> _Provided material_:
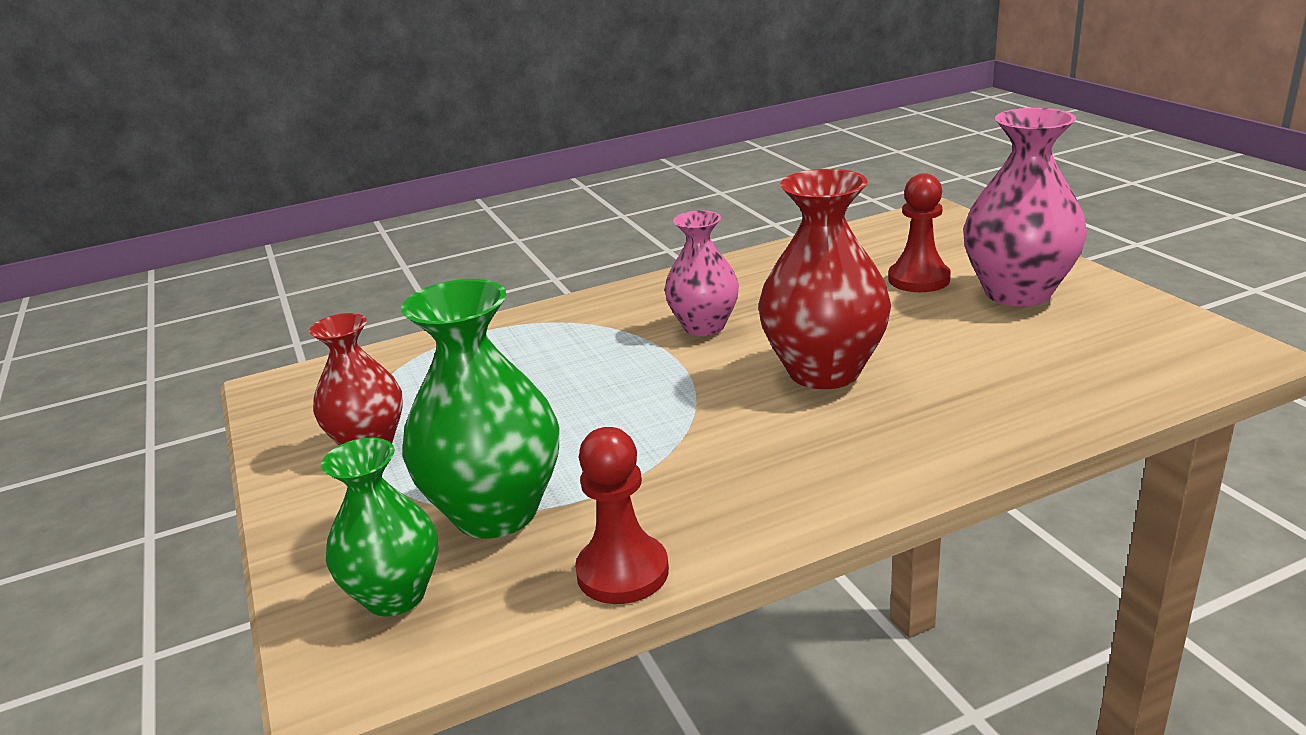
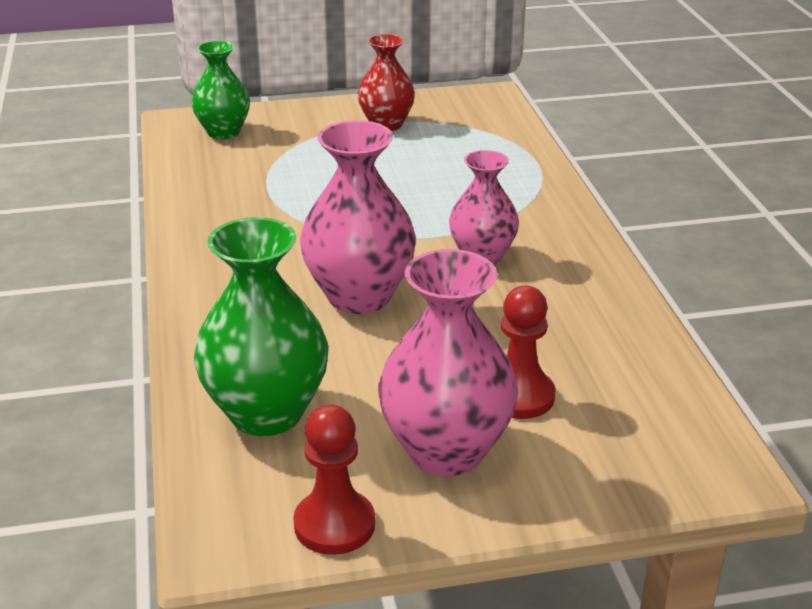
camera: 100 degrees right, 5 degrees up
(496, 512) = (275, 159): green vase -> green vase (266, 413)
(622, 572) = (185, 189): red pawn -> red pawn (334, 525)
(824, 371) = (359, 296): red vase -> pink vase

---

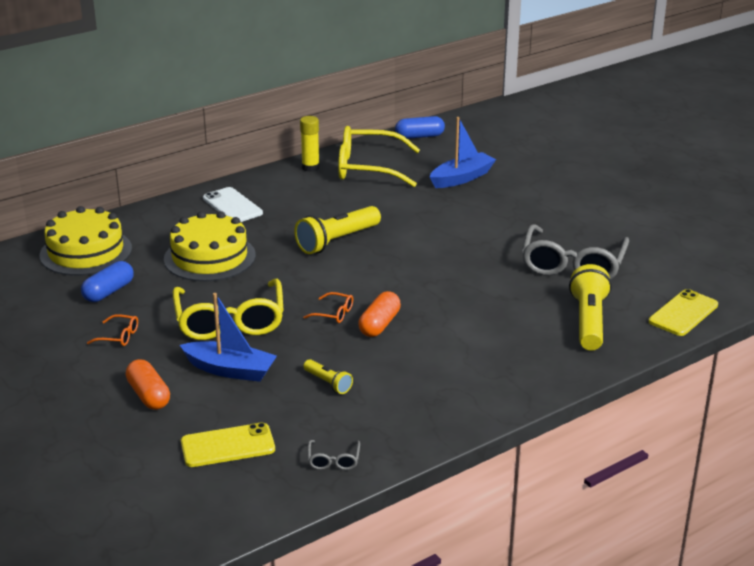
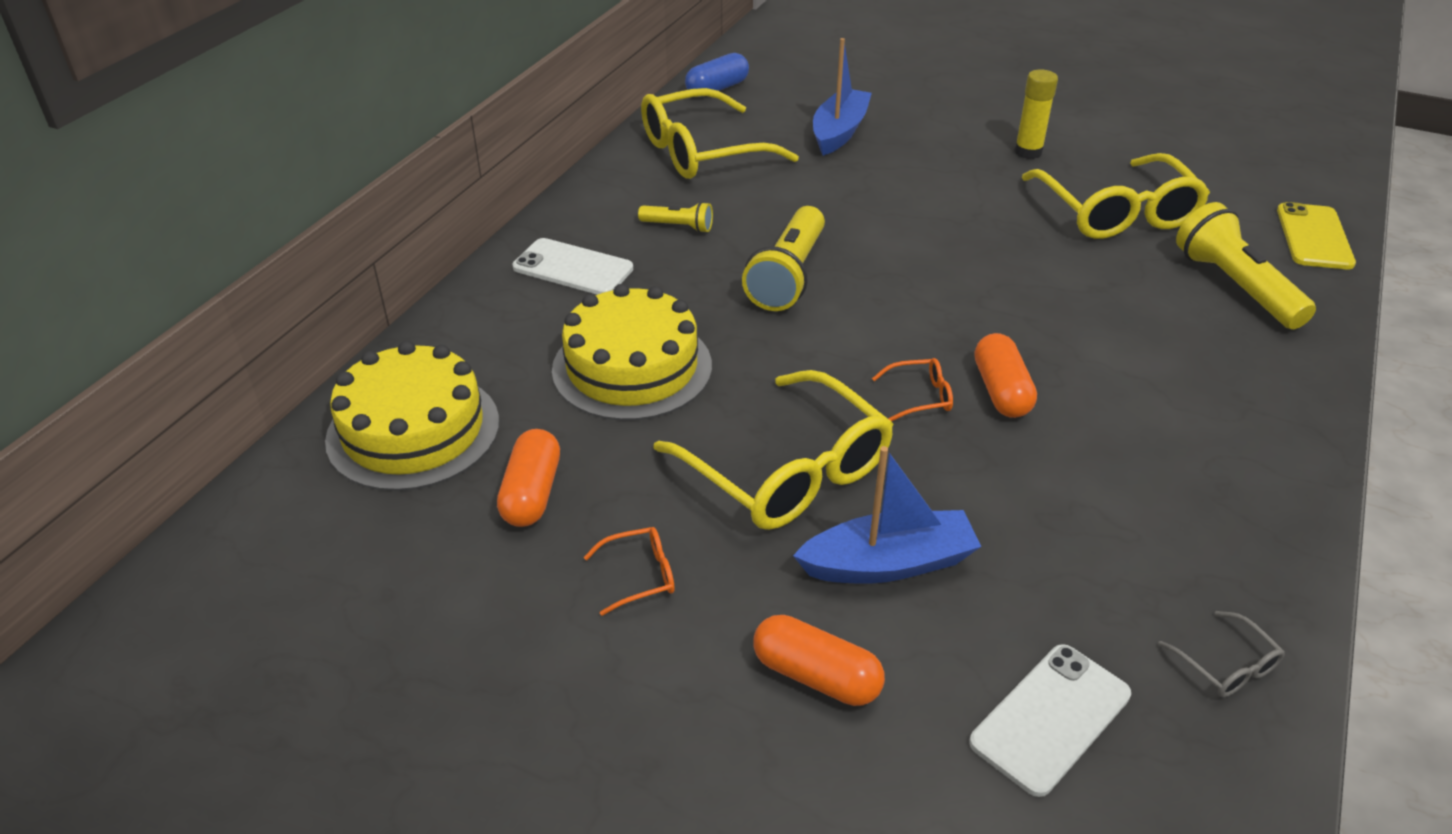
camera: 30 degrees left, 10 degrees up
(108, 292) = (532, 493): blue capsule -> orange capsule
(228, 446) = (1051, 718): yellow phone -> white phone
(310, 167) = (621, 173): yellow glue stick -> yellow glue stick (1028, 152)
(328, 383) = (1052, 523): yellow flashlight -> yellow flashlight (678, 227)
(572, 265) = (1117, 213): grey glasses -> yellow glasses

> _What you have to do_:
Every line containing the string "vase" is required; copy each such line from the data.

> _Answer below_:
(496, 512) = (275, 159): green vase -> green vase (266, 413)
(824, 371) = (359, 296): red vase -> pink vase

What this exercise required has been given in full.